*** Opening of Data provided ***

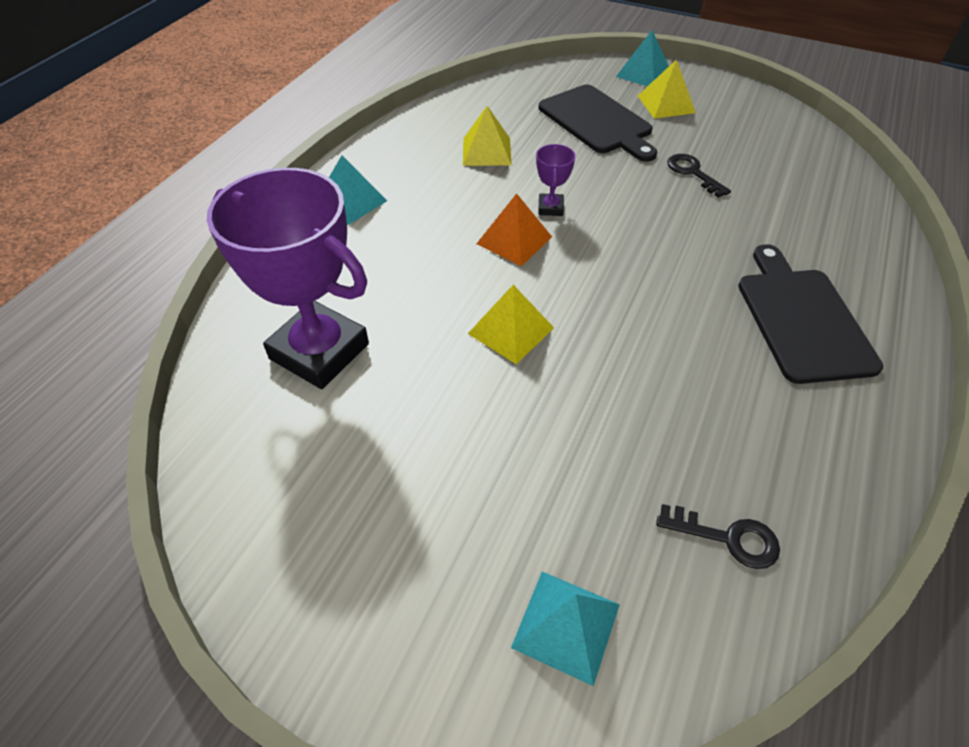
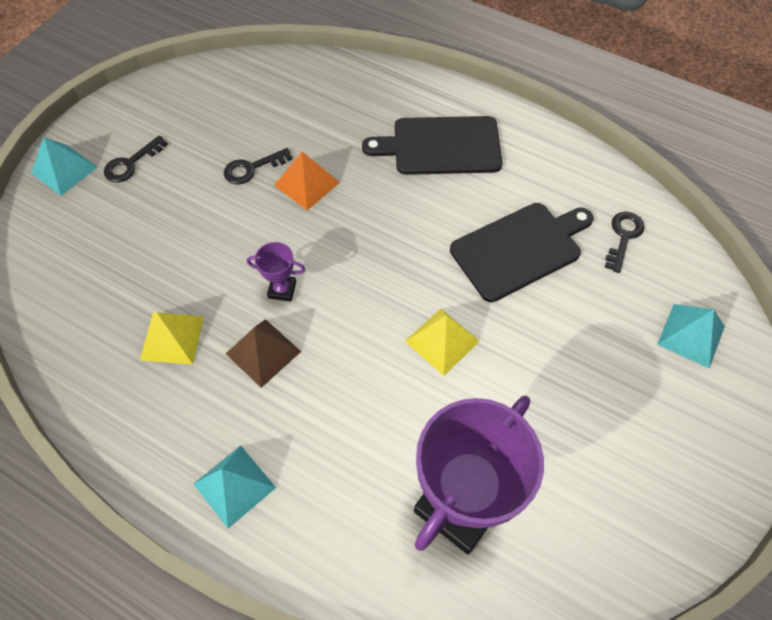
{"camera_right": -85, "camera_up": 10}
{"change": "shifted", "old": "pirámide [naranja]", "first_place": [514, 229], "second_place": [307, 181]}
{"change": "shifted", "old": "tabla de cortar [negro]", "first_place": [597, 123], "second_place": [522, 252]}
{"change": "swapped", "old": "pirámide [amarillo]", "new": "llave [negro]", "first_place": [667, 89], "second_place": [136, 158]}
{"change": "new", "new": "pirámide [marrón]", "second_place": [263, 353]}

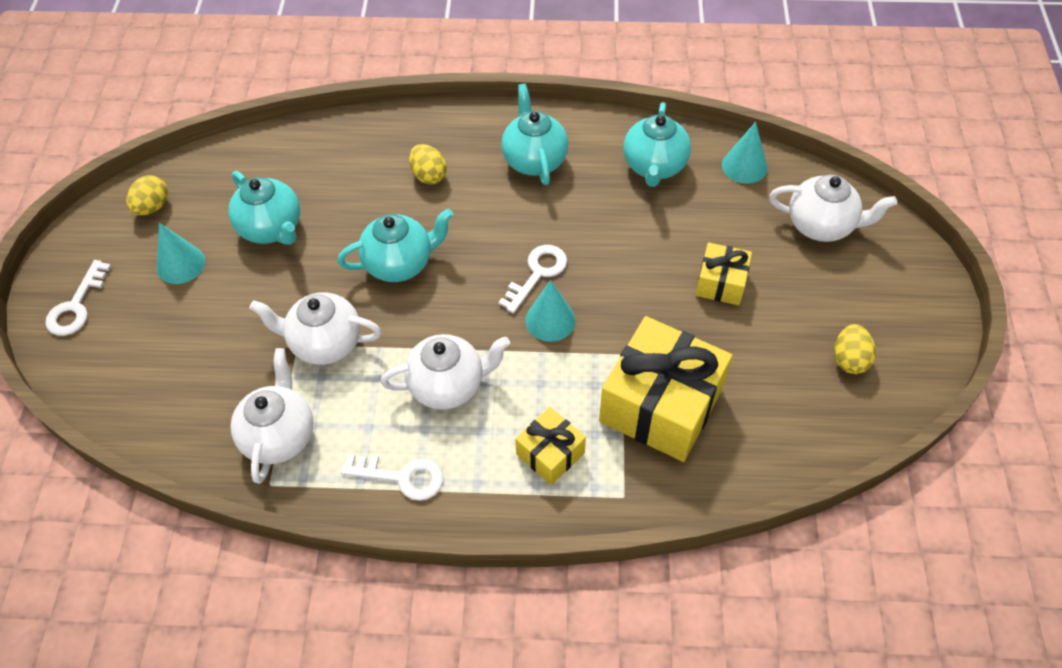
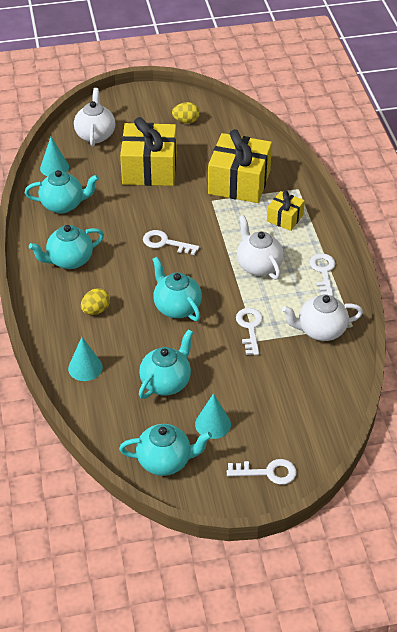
{"camera_right": -105, "camera_up": -10}
{"change": "swapped", "old": "huevo [amarillo]", "new": "tetera [turquesa]", "first_place": [147, 195], "second_place": [165, 450]}
{"change": "swapped", "old": "tetera [blanco]", "new": "llave [blanco]", "first_place": [315, 328], "second_place": [249, 331]}
{"change": "shifted", "old": "cono [turquesa]", "first_place": [550, 311], "second_place": [85, 359]}
{"change": "scaled", "old": "regalo [amarillo]", "first_place": [724, 273], "second_place": [148, 151], "factor": 1.95}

*** Close of Data provided ***

# [Requirement]
Repeat each record verbatim, pictures excluded.

# [Result below]
{"camera_right": -85, "camera_up": 10}
{"change": "shifted", "old": "pirámide [naranja]", "first_place": [514, 229], "second_place": [307, 181]}
{"change": "shifted", "old": "tabla de cortar [negro]", "first_place": [597, 123], "second_place": [522, 252]}
{"change": "swapped", "old": "pirámide [amarillo]", "new": "llave [negro]", "first_place": [667, 89], "second_place": [136, 158]}
{"change": "new", "new": "pirámide [marrón]", "second_place": [263, 353]}

{"camera_right": -105, "camera_up": -10}
{"change": "swapped", "old": "huevo [amarillo]", "new": "tetera [turquesa]", "first_place": [147, 195], "second_place": [165, 450]}
{"change": "swapped", "old": "tetera [blanco]", "new": "llave [blanco]", "first_place": [315, 328], "second_place": [249, 331]}
{"change": "shifted", "old": "cono [turquesa]", "first_place": [550, 311], "second_place": [85, 359]}
{"change": "scaled", "old": "regalo [amarillo]", "first_place": [724, 273], "second_place": [148, 151], "factor": 1.95}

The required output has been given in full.